Input data —
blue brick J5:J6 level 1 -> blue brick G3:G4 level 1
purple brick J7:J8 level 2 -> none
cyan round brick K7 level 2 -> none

* * *

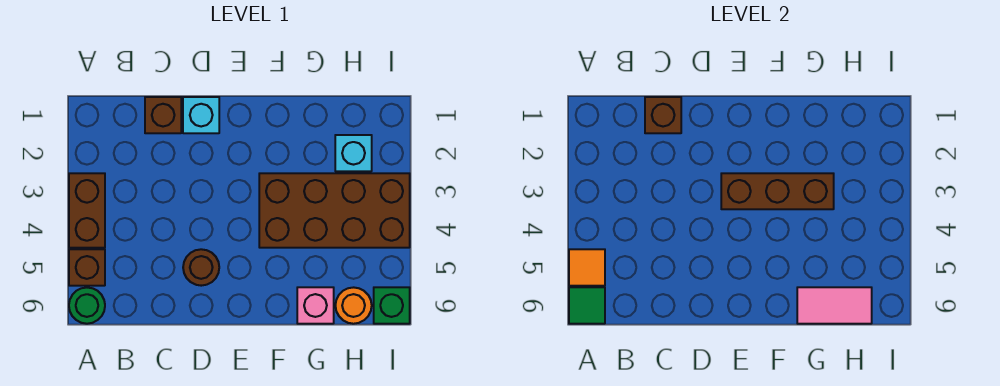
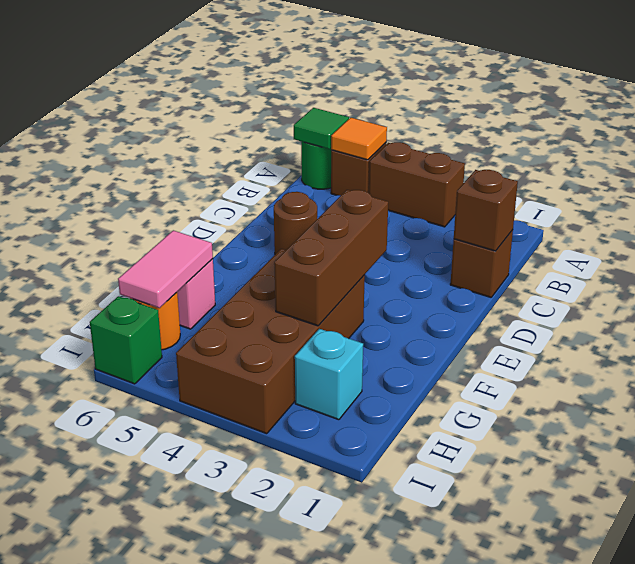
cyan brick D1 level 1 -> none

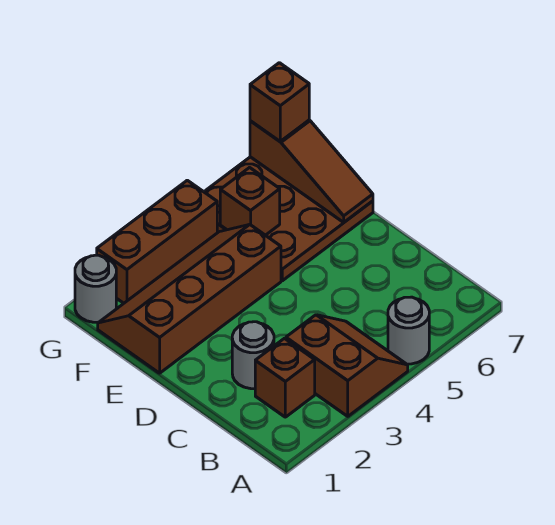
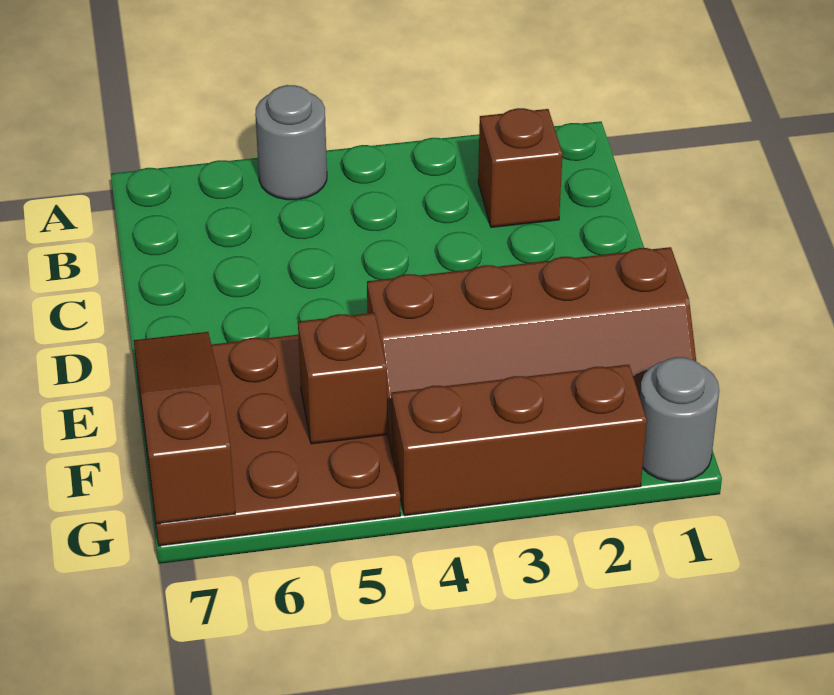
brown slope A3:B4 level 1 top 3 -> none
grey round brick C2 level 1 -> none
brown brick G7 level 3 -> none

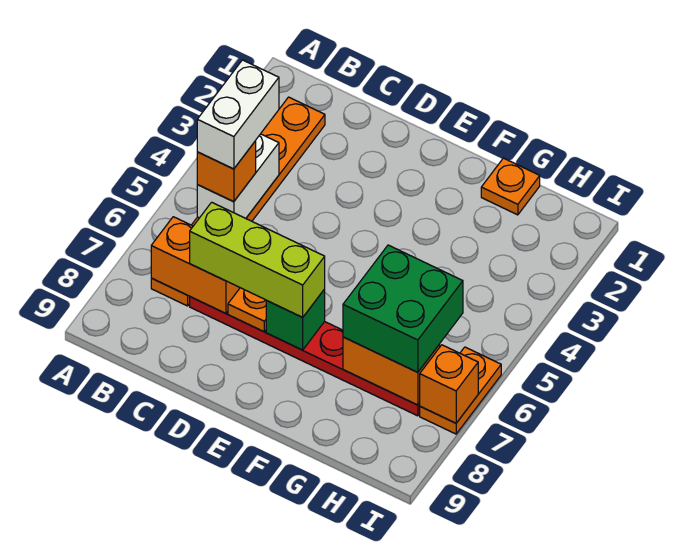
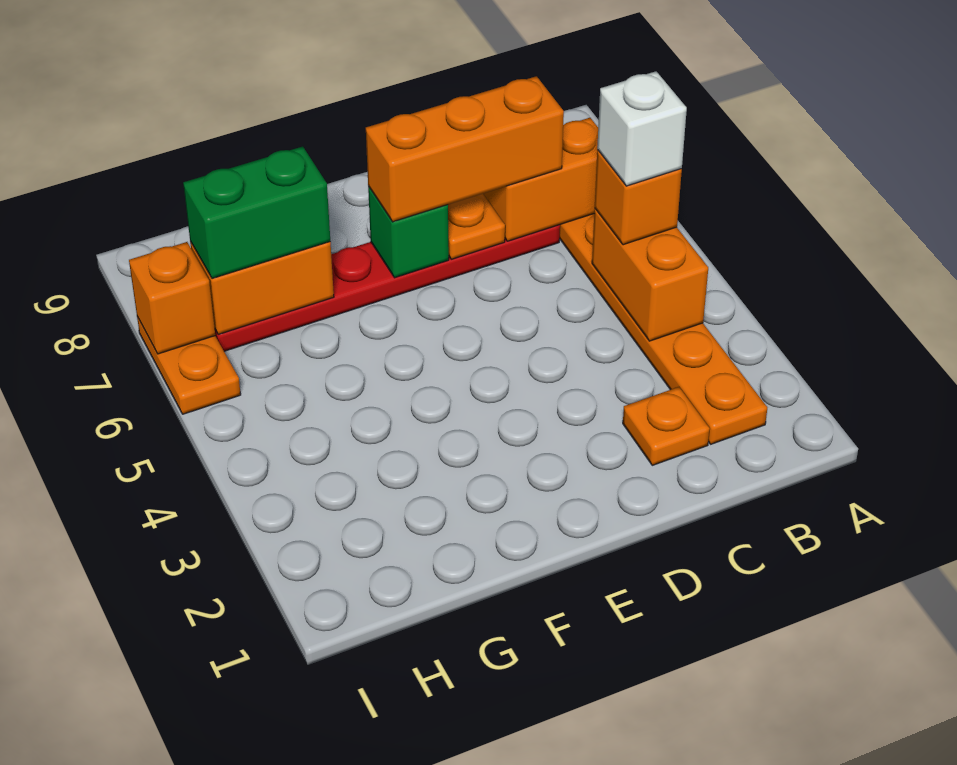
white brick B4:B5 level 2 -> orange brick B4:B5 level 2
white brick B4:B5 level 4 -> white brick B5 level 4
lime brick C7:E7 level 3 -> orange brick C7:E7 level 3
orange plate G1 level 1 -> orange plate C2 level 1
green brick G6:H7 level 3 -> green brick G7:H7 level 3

Task directions —
In the records above, find the line with "brown brick G7 level 3 -> none" and the line with "green brick G6:H7"; please transcribe exactly those two lines and all lines between them, omitting any picture.

Written response —
brown brick G7 level 3 -> none

white brick B4:B5 level 2 -> orange brick B4:B5 level 2
white brick B4:B5 level 4 -> white brick B5 level 4
lime brick C7:E7 level 3 -> orange brick C7:E7 level 3
orange plate G1 level 1 -> orange plate C2 level 1
green brick G6:H7 level 3 -> green brick G7:H7 level 3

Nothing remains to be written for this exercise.